### What to work on
Look below for the line that contains "(595, 259) = (336, 741): black", then copy it and each following line exactly, through and including the line that contains "(572, 145) = (156, 194): brown".

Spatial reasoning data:
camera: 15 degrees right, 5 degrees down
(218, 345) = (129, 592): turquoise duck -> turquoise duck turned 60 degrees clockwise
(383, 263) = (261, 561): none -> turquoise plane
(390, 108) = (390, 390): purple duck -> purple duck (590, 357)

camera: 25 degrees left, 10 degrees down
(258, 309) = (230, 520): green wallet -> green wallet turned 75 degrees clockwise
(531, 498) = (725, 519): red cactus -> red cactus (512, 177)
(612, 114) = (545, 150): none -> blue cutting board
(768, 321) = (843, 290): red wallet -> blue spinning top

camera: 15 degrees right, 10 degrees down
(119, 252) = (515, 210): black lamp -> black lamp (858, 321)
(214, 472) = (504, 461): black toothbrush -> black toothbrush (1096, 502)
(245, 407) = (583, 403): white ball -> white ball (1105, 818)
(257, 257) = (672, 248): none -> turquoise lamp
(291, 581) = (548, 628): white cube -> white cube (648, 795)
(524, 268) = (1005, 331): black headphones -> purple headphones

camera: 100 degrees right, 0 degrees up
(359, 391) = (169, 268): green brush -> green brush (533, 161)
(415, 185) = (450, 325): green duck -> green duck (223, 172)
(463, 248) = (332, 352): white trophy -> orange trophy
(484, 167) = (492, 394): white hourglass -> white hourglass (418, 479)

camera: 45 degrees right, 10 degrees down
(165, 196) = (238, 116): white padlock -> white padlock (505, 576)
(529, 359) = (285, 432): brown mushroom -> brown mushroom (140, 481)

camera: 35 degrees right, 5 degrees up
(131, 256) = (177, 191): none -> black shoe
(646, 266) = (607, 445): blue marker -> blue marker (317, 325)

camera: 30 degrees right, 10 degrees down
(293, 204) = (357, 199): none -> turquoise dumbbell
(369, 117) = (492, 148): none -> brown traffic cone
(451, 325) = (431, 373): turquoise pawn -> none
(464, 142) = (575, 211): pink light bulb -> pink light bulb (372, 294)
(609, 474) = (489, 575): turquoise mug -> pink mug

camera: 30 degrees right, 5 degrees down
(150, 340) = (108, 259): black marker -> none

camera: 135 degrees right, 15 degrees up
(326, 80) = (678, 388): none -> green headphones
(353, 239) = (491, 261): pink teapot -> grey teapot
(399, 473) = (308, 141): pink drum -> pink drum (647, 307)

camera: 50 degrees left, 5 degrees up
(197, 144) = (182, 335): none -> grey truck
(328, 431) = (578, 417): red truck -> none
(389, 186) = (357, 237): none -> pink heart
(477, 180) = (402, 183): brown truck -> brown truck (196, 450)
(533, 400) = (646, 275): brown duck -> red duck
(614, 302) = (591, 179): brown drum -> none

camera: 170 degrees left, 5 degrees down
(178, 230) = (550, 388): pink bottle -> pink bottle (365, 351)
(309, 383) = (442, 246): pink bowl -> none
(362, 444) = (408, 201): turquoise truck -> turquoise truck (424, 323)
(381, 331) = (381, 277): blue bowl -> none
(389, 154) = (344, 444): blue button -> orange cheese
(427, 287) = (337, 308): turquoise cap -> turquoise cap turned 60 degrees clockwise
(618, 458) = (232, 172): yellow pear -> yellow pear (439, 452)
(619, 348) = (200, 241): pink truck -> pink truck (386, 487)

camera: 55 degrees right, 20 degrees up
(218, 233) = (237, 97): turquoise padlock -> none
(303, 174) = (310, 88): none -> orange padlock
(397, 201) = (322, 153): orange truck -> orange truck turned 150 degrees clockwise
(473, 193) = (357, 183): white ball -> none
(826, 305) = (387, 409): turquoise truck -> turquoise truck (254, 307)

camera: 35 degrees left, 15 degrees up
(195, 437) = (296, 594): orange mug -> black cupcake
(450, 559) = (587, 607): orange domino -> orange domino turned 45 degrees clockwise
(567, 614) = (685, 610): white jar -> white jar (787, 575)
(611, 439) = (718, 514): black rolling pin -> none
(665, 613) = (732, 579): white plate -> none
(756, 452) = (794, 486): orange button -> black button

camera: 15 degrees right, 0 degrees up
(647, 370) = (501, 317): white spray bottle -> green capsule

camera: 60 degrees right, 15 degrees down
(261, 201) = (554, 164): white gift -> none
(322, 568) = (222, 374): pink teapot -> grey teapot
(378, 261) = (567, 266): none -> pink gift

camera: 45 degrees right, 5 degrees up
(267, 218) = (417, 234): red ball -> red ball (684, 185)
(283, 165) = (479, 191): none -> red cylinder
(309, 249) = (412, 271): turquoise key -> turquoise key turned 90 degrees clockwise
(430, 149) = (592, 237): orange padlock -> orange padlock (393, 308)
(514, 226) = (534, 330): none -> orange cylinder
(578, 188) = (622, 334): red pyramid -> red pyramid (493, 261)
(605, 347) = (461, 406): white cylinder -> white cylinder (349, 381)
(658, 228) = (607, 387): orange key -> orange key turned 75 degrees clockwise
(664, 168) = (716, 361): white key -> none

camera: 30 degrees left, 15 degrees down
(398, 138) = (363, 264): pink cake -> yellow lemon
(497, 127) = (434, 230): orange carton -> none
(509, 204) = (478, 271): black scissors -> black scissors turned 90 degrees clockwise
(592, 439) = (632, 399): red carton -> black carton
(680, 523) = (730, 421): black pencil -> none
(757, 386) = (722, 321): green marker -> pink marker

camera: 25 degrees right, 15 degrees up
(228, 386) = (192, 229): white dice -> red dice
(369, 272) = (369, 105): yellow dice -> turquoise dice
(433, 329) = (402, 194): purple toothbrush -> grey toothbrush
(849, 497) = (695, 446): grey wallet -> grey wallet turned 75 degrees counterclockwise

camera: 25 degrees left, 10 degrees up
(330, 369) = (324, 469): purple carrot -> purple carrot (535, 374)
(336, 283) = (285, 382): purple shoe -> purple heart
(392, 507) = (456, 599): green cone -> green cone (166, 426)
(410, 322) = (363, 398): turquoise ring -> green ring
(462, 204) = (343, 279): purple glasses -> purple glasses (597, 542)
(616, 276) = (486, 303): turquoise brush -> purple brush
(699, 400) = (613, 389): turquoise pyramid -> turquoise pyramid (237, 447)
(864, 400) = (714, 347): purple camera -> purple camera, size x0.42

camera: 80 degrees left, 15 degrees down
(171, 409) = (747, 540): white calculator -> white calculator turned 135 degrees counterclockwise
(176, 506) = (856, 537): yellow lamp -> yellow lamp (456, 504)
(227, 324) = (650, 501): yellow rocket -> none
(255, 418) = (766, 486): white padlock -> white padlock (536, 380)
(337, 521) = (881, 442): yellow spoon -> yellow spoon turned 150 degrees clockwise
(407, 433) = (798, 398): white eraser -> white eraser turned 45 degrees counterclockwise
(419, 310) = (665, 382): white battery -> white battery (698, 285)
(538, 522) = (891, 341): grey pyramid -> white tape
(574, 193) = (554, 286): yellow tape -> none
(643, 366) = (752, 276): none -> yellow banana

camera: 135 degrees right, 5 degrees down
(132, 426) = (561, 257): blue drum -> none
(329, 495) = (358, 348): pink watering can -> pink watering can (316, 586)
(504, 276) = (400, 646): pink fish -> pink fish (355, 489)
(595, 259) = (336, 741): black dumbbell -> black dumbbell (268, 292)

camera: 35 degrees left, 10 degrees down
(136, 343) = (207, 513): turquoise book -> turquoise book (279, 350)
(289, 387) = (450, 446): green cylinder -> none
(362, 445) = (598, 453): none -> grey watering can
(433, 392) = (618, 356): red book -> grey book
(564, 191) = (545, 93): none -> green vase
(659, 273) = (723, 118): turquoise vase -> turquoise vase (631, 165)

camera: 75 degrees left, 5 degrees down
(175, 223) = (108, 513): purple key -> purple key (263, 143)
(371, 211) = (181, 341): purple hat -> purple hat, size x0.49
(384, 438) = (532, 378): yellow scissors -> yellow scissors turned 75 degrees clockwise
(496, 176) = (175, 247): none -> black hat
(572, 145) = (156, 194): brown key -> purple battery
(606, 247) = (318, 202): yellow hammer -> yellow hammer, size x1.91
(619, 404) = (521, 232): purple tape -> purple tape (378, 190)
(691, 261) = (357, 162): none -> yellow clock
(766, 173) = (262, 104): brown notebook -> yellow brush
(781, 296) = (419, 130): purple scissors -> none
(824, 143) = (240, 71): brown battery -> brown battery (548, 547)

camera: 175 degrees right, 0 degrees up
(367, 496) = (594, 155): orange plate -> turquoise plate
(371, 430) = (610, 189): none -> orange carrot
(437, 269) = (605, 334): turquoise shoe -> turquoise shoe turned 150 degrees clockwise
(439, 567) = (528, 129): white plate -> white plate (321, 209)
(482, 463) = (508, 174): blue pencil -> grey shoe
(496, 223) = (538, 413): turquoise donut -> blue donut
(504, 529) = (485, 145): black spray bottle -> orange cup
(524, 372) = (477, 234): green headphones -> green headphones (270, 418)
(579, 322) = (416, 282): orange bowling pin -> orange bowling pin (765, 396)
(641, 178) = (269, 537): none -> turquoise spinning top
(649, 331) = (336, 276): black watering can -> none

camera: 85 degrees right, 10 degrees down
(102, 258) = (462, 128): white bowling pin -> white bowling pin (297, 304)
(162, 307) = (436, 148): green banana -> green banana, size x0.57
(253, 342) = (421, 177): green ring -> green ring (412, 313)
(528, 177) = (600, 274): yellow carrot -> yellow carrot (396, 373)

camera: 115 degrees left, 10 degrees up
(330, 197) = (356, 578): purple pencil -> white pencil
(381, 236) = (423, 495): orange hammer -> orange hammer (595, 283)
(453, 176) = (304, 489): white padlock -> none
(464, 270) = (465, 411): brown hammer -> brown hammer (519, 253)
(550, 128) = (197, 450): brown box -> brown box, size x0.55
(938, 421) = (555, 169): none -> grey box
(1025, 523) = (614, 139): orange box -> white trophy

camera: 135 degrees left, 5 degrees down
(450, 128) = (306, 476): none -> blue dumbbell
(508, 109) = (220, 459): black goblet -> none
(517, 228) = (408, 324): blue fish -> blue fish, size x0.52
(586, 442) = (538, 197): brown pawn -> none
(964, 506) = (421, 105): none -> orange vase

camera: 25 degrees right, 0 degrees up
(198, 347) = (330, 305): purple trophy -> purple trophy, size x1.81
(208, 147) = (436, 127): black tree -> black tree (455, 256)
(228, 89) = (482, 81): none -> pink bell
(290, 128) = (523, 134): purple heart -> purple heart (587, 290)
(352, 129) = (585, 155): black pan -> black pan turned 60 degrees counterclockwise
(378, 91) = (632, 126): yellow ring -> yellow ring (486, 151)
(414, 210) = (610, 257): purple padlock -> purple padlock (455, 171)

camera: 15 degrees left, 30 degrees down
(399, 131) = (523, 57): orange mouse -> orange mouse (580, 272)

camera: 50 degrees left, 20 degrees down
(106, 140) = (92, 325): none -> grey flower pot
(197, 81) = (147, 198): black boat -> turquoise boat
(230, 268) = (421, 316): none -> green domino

### Written response
(595, 259) = (336, 741): black dumbbell -> black dumbbell (268, 292)

camera: 35 degrees left, 10 degrees down
(136, 343) = (207, 513): turquoise book -> turquoise book (279, 350)
(289, 387) = (450, 446): green cylinder -> none
(362, 445) = (598, 453): none -> grey watering can
(433, 392) = (618, 356): red book -> grey book
(564, 191) = (545, 93): none -> green vase
(659, 273) = (723, 118): turquoise vase -> turquoise vase (631, 165)

camera: 75 degrees left, 5 degrees down
(175, 223) = (108, 513): purple key -> purple key (263, 143)
(371, 211) = (181, 341): purple hat -> purple hat, size x0.49
(384, 438) = (532, 378): yellow scissors -> yellow scissors turned 75 degrees clockwise
(496, 176) = (175, 247): none -> black hat
(572, 145) = (156, 194): brown key -> purple battery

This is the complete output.